[Your goal] Quote exactly the lines running from the line with "brown triangle: moved 10 px left, 2 px down" to the end of the entries, including both, and nothing else.

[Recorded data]
====

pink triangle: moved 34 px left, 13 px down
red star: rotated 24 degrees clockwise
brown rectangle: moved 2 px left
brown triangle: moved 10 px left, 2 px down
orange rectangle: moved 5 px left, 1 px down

====

[Problem solution]
brown triangle: moved 10 px left, 2 px down
orange rectangle: moved 5 px left, 1 px down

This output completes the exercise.